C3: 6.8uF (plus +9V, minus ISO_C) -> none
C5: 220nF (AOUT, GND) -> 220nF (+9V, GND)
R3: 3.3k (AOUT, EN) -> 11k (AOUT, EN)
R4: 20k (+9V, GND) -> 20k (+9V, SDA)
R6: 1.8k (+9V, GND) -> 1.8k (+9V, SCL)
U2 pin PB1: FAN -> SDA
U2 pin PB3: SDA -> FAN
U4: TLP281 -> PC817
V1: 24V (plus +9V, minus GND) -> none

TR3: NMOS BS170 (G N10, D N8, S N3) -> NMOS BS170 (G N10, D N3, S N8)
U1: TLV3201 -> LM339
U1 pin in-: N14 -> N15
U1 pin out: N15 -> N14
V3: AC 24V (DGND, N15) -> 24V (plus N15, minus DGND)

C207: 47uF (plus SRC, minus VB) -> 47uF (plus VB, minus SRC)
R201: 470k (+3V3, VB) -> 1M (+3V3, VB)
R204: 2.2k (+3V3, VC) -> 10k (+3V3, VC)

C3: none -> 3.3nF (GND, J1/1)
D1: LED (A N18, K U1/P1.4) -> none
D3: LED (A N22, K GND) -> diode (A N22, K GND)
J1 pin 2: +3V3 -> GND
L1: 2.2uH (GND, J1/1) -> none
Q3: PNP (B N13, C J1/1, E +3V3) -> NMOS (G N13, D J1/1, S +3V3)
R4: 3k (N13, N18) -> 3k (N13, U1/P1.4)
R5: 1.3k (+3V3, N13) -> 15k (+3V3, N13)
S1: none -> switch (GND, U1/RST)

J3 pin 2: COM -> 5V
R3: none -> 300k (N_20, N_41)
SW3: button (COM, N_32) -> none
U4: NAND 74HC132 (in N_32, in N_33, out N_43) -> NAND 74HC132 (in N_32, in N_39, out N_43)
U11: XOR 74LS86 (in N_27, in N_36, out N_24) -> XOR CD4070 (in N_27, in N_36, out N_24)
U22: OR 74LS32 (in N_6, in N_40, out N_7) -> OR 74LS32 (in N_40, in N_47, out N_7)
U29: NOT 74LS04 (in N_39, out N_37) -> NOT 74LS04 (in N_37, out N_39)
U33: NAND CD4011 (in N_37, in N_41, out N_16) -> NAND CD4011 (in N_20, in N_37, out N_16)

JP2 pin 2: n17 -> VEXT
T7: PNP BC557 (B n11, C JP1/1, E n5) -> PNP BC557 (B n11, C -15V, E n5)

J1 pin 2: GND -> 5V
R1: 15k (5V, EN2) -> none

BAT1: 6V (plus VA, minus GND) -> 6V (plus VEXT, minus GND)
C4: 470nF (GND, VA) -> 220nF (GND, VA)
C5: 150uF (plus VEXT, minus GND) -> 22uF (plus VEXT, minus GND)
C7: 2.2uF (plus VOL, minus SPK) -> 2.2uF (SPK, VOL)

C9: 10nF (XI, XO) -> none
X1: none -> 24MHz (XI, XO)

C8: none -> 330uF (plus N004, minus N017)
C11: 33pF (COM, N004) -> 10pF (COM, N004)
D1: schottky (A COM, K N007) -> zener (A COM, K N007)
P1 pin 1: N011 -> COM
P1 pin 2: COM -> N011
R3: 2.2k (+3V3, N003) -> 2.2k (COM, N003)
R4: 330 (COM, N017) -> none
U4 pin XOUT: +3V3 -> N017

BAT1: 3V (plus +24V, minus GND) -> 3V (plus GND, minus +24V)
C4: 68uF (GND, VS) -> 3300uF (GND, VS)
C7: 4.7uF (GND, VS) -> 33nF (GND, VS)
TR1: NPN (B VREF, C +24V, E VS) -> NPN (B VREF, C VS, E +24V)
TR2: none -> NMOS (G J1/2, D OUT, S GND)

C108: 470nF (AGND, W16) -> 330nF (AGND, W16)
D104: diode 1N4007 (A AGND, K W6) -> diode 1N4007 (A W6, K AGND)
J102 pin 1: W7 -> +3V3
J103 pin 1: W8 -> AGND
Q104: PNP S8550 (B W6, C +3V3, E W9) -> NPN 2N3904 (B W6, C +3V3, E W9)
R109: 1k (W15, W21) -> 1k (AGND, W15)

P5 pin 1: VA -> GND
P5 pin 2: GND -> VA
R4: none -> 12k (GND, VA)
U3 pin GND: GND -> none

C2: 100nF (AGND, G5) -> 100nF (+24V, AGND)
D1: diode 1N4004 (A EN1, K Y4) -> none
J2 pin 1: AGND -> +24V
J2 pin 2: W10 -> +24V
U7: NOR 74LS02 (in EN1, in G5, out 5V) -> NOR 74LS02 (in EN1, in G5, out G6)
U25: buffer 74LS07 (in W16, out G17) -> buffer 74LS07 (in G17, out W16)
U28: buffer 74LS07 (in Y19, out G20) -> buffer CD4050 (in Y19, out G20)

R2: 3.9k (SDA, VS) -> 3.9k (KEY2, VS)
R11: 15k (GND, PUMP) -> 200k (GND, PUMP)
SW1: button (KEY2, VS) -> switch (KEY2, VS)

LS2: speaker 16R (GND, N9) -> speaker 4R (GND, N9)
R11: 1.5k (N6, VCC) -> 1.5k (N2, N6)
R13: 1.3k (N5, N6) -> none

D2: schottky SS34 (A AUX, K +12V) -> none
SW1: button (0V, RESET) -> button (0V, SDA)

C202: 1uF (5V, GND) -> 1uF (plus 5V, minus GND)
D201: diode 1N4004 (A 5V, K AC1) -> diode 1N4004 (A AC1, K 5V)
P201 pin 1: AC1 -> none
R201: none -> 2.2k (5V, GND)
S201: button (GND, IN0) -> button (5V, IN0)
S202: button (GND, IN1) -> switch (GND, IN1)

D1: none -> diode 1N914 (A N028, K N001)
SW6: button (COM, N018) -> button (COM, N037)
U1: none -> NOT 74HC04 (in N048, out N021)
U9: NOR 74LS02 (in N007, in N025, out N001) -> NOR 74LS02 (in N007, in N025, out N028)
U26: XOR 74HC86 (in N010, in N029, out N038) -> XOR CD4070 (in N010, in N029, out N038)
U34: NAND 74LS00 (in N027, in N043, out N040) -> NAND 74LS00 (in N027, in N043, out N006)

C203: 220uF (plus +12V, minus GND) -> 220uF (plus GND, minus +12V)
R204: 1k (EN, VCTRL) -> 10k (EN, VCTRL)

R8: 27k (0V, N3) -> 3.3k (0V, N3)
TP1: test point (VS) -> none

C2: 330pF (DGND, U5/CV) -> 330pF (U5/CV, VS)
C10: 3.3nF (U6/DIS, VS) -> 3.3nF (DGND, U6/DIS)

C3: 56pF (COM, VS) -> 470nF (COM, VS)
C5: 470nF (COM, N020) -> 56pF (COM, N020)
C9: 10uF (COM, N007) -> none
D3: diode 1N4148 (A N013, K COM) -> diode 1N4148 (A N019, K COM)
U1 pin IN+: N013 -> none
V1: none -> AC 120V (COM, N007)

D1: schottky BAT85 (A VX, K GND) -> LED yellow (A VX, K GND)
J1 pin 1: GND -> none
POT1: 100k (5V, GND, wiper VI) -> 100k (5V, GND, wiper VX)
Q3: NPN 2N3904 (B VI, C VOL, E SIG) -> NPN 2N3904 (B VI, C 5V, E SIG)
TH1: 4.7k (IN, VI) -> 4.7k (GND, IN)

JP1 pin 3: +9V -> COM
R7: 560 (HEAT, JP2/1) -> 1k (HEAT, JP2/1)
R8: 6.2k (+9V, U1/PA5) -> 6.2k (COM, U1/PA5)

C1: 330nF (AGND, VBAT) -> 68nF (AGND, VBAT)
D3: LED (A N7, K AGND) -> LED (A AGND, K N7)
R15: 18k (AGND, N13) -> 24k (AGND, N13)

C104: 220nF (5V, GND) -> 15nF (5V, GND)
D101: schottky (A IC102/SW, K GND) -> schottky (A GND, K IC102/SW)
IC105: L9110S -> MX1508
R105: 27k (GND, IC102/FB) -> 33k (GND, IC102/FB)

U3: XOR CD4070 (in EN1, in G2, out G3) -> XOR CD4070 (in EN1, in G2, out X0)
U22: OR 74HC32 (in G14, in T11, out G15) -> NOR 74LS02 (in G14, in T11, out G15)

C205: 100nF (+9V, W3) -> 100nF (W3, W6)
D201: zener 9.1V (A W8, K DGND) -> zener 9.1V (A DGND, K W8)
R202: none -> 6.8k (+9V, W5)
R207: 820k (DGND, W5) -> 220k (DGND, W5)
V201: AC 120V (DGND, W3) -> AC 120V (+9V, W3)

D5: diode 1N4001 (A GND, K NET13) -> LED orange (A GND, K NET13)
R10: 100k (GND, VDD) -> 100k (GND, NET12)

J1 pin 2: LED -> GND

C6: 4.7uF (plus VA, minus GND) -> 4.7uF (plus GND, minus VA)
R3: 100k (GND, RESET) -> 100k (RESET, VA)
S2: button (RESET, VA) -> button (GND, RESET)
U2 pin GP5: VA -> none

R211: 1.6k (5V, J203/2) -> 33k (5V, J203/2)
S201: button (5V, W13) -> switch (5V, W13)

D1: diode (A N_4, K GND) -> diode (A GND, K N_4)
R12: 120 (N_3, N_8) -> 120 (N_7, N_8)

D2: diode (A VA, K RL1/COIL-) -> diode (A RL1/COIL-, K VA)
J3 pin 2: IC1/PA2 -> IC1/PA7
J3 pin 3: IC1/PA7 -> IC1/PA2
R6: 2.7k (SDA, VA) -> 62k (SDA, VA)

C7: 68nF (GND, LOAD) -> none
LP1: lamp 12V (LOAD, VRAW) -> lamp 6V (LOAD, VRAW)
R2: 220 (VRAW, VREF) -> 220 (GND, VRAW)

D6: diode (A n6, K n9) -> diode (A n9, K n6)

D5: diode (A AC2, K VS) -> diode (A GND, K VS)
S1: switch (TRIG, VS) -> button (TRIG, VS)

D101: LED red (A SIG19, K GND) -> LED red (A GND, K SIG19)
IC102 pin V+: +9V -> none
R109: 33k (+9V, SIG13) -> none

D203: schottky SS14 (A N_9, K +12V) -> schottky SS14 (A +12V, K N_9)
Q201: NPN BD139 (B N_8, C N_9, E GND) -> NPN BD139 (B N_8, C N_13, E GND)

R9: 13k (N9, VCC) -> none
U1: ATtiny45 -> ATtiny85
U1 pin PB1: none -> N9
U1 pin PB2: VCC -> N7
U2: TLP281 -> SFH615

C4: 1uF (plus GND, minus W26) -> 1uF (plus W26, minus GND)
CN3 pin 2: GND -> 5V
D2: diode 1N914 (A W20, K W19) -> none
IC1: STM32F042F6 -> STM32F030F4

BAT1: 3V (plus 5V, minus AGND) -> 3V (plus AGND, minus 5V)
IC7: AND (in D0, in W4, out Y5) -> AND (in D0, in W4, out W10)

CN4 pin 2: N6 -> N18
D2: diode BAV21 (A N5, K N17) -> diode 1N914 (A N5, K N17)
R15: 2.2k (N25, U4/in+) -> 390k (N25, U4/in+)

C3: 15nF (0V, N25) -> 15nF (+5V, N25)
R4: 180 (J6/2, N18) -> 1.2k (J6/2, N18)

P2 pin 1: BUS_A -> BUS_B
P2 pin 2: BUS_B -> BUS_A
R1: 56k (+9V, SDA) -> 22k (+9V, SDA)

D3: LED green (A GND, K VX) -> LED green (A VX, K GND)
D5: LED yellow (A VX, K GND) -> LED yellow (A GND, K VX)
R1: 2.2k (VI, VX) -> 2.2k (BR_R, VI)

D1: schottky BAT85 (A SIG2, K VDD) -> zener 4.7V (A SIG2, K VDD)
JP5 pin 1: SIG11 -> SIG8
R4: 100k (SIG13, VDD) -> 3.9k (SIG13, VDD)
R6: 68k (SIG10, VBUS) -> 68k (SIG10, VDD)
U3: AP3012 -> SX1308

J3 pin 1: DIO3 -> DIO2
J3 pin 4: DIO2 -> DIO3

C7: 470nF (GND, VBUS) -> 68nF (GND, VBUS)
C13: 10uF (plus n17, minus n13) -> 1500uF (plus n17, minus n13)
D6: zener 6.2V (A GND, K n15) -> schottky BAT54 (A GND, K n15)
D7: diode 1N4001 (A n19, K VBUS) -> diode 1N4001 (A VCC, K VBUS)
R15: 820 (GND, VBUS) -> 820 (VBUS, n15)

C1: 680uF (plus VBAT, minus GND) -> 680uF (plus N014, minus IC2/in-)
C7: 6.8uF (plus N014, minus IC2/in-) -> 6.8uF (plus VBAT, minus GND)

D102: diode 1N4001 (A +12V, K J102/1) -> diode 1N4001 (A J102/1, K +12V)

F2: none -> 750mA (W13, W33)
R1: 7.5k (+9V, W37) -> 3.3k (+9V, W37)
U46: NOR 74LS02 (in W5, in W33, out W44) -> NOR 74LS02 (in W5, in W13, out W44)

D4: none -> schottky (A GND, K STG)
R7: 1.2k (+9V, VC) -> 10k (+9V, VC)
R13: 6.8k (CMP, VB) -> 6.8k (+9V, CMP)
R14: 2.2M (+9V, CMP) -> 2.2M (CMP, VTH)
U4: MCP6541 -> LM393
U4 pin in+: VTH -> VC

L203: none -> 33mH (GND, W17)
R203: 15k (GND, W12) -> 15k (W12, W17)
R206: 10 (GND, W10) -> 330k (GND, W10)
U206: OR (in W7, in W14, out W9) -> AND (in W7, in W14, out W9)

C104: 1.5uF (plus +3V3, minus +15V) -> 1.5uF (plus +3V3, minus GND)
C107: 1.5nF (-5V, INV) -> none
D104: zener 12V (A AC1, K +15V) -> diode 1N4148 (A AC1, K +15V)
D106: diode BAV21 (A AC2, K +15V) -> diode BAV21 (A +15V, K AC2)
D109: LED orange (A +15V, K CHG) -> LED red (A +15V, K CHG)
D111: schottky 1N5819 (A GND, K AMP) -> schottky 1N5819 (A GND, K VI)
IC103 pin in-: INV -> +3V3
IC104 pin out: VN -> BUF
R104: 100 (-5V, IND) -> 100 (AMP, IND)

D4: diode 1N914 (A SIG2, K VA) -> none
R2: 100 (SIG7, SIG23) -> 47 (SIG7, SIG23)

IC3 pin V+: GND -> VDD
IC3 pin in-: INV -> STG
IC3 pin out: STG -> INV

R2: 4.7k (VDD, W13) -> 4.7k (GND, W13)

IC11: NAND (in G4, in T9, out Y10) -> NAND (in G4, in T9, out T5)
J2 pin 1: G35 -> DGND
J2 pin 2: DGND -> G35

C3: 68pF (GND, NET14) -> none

════════════════

● What the task requires: From the preceding material, count every line that contains the word "RESET". Reply with the number only.

● Exercise solution: 3